╭─ THE INPUT

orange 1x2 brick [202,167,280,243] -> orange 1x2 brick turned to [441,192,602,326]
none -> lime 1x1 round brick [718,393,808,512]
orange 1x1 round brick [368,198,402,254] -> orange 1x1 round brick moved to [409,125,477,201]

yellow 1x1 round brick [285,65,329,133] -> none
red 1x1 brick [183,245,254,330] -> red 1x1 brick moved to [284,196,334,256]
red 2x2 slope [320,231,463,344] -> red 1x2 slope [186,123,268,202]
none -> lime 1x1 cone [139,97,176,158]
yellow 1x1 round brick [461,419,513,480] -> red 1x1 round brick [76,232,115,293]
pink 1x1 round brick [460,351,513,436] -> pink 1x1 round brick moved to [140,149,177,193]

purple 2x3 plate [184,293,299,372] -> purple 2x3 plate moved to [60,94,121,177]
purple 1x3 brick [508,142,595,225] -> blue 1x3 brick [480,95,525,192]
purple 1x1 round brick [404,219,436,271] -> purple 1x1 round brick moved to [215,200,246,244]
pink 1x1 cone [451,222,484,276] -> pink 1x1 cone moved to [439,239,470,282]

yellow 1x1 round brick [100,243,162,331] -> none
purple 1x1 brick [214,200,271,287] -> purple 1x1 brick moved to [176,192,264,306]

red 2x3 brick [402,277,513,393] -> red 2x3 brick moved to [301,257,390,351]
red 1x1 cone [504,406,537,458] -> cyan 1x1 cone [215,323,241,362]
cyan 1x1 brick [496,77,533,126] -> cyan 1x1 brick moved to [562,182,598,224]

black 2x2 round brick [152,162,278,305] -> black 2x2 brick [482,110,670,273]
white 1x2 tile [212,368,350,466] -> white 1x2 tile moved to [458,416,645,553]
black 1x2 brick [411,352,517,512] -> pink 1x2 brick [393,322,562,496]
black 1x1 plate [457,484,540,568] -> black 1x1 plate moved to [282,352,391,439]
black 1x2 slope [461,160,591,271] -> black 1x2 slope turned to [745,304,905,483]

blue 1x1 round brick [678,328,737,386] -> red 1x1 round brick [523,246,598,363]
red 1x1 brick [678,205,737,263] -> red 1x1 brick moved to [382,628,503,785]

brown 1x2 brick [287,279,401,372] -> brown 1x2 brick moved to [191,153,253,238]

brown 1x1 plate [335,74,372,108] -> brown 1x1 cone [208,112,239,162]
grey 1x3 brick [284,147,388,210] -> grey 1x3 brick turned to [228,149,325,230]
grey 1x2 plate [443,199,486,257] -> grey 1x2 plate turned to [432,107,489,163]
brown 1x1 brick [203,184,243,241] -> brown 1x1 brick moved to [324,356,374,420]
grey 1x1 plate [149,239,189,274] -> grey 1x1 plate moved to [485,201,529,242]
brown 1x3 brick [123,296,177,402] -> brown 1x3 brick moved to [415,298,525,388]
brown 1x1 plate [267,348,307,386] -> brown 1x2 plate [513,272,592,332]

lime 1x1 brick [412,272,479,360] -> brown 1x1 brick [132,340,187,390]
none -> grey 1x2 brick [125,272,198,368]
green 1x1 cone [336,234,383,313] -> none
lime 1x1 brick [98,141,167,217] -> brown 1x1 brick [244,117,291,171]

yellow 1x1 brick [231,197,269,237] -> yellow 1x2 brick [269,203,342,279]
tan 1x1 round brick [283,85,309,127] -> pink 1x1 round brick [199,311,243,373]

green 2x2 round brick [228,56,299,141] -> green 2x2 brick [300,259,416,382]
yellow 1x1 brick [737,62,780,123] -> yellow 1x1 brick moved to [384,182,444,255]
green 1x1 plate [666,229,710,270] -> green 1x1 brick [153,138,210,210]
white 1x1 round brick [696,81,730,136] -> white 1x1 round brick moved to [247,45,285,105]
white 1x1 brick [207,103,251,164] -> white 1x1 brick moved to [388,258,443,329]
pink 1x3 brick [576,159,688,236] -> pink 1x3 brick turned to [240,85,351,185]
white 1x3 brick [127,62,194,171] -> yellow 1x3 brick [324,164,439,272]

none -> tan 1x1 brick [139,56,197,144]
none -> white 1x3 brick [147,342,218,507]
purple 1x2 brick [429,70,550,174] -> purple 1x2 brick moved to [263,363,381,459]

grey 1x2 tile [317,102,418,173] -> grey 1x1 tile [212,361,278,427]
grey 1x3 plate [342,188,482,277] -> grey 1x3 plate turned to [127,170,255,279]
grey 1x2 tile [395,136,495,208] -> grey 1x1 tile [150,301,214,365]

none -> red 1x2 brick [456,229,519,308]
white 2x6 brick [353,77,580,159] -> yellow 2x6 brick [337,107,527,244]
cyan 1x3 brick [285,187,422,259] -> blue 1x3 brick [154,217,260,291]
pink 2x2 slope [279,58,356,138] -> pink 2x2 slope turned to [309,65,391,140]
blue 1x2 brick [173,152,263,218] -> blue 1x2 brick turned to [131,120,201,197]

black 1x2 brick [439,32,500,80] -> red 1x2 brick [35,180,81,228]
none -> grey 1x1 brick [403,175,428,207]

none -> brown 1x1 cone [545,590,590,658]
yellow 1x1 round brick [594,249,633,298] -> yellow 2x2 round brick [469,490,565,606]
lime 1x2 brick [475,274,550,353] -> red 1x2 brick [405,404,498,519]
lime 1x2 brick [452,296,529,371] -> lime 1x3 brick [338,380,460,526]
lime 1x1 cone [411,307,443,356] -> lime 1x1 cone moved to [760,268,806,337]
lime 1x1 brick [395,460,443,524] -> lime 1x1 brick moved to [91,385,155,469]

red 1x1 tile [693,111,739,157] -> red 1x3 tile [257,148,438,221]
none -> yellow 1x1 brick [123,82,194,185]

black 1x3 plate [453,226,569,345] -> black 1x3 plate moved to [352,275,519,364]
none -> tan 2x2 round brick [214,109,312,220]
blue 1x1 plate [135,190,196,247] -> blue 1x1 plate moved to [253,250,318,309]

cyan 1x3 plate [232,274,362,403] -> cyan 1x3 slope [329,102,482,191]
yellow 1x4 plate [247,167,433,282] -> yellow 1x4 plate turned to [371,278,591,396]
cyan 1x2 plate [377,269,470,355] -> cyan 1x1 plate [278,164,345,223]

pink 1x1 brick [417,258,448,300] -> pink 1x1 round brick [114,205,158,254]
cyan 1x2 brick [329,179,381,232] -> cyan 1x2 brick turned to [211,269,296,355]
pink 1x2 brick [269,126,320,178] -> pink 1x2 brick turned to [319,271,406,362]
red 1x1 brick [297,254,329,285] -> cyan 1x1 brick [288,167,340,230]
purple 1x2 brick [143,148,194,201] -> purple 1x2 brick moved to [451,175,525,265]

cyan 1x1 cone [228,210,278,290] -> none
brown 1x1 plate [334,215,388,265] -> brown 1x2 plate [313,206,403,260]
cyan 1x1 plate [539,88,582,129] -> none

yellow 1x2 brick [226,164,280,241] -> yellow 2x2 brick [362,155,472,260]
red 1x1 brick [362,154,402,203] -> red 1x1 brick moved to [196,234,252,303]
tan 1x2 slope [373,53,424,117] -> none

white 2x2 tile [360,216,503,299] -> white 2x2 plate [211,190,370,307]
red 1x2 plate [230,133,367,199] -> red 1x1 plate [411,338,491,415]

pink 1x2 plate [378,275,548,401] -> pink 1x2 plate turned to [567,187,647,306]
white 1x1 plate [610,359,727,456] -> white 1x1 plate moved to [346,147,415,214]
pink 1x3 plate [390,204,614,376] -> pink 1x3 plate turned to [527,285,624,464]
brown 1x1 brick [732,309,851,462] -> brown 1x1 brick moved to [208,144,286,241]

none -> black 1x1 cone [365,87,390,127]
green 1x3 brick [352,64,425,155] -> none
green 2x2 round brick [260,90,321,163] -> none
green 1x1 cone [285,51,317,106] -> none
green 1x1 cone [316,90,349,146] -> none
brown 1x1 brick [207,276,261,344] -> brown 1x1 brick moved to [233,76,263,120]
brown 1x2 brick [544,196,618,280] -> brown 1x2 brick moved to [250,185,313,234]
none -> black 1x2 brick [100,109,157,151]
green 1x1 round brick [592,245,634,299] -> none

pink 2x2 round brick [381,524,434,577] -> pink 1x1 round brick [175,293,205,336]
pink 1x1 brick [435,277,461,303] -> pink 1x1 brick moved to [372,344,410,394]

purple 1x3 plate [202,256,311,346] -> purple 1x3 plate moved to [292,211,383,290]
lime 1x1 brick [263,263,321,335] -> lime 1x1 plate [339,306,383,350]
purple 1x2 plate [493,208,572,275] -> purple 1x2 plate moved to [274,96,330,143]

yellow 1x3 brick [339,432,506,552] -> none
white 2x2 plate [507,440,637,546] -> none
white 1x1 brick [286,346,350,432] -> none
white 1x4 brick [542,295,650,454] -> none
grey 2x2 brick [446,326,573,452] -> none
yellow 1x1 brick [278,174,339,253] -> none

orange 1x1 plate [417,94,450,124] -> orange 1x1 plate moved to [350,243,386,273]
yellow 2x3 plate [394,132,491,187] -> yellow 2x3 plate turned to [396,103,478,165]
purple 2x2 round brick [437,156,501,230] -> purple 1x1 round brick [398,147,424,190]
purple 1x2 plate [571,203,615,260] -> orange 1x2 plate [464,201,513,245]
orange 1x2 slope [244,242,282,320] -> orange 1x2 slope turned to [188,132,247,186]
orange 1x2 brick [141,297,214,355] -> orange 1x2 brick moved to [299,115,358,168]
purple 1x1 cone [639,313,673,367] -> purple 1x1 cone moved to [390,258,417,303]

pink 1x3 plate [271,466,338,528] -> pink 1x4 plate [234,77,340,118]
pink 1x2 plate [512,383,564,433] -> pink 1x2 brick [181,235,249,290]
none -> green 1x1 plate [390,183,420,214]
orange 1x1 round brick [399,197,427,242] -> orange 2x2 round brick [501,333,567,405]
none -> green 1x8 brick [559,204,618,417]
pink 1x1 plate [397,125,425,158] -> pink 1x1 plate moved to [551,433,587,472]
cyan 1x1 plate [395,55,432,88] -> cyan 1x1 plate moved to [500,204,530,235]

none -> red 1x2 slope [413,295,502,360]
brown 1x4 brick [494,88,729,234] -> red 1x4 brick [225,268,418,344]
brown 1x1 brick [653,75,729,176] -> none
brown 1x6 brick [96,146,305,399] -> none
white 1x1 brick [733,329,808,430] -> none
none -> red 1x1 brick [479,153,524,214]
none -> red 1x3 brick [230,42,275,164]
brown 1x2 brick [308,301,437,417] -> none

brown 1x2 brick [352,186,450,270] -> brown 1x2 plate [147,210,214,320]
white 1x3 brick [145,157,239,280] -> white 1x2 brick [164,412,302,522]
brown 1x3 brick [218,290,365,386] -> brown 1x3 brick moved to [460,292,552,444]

╰─

Retype the records above exactly, from their first line through the line that contains "yellow 1x1 round brick [285,65,329,133]", and stop there.

orange 1x2 brick [202,167,280,243] -> orange 1x2 brick turned to [441,192,602,326]
none -> lime 1x1 round brick [718,393,808,512]
orange 1x1 round brick [368,198,402,254] -> orange 1x1 round brick moved to [409,125,477,201]

yellow 1x1 round brick [285,65,329,133] -> none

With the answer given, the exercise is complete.